BEGIN Available data
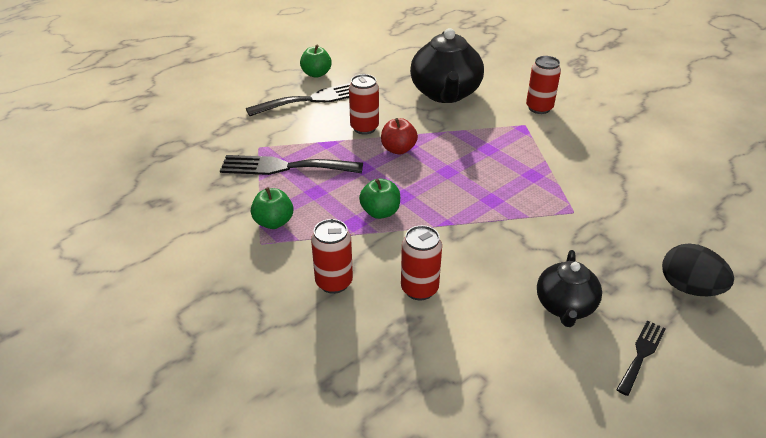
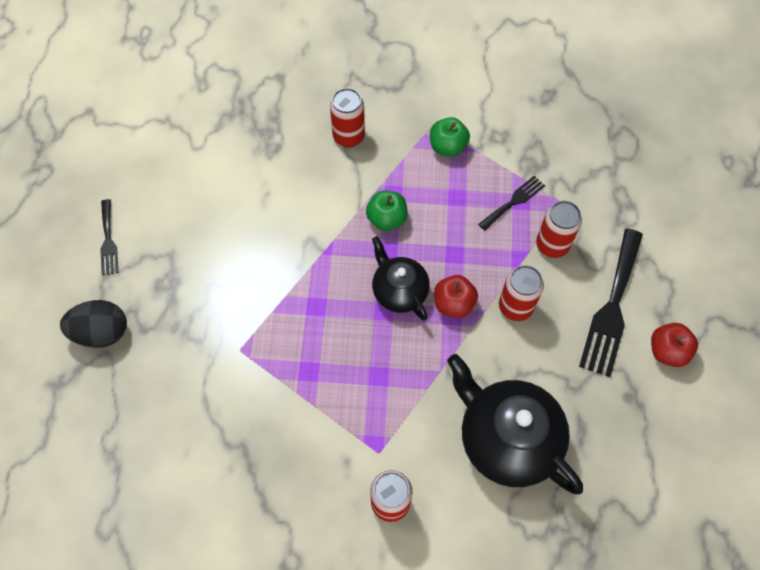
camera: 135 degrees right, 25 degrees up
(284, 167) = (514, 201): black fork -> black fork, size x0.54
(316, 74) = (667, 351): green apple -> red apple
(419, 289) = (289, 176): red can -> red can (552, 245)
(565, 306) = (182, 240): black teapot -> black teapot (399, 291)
END Available data
BEGIN Available data
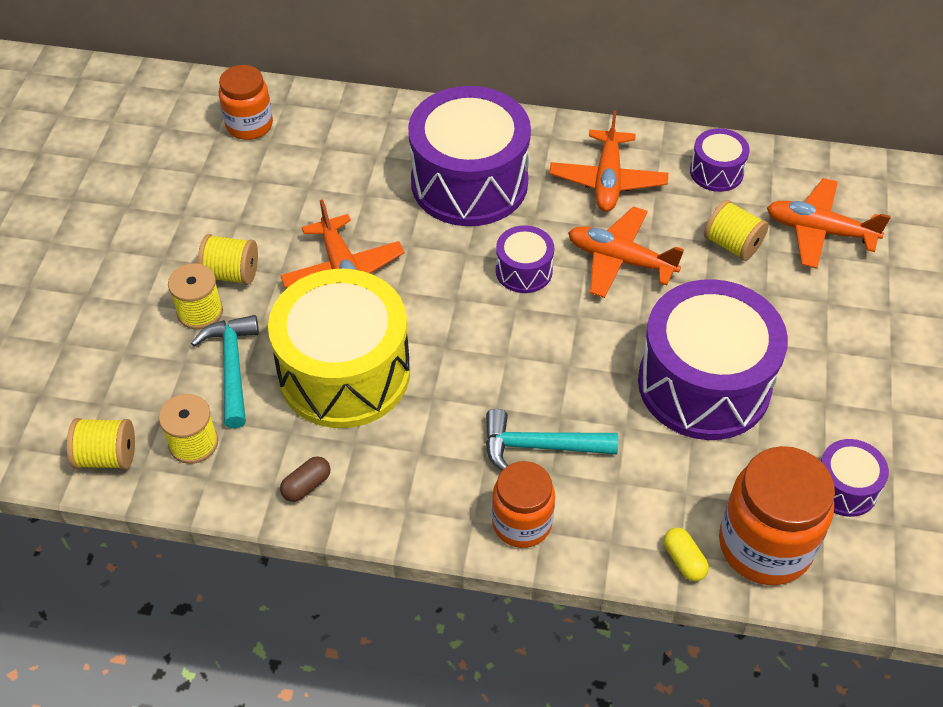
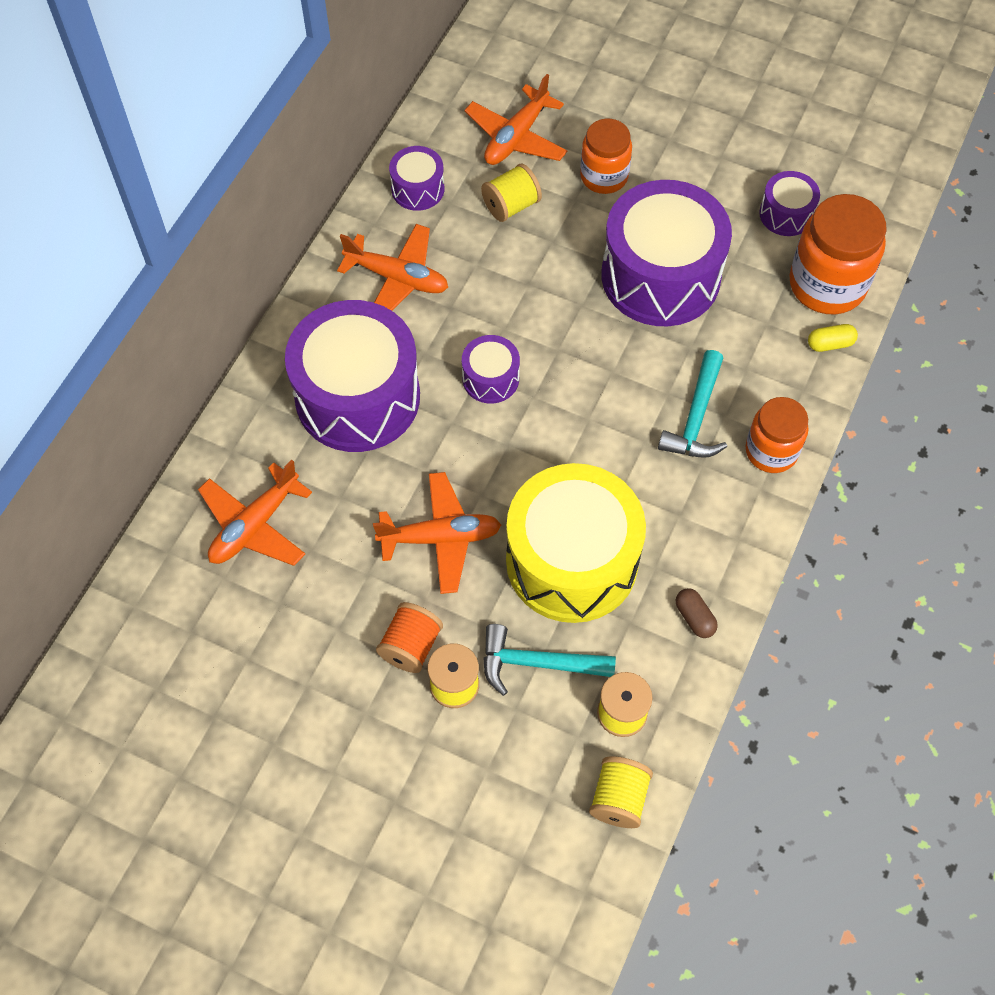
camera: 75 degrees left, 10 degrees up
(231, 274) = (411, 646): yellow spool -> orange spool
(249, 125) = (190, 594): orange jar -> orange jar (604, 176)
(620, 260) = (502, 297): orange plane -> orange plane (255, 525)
END Available data
BEGIN Available data
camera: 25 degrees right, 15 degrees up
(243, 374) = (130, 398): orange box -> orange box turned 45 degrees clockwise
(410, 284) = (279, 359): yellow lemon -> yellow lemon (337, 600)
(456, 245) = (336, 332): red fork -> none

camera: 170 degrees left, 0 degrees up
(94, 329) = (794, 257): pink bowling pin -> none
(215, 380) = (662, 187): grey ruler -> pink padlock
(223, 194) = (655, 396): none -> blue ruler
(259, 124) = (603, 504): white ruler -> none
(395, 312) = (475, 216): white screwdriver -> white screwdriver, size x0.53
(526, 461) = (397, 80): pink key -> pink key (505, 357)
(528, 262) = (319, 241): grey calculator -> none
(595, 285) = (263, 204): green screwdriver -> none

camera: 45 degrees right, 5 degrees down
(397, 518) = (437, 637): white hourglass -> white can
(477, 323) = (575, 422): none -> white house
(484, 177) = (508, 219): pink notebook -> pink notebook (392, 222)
END Available data
The task -
Set aside each line above that includes the string "none" and report it.

Solution -
(456, 245) = (336, 332): red fork -> none
(94, 329) = (794, 257): pink bowling pin -> none
(223, 194) = (655, 396): none -> blue ruler
(259, 124) = (603, 504): white ruler -> none
(528, 262) = (319, 241): grey calculator -> none
(595, 285) = (263, 204): green screwdriver -> none
(477, 323) = (575, 422): none -> white house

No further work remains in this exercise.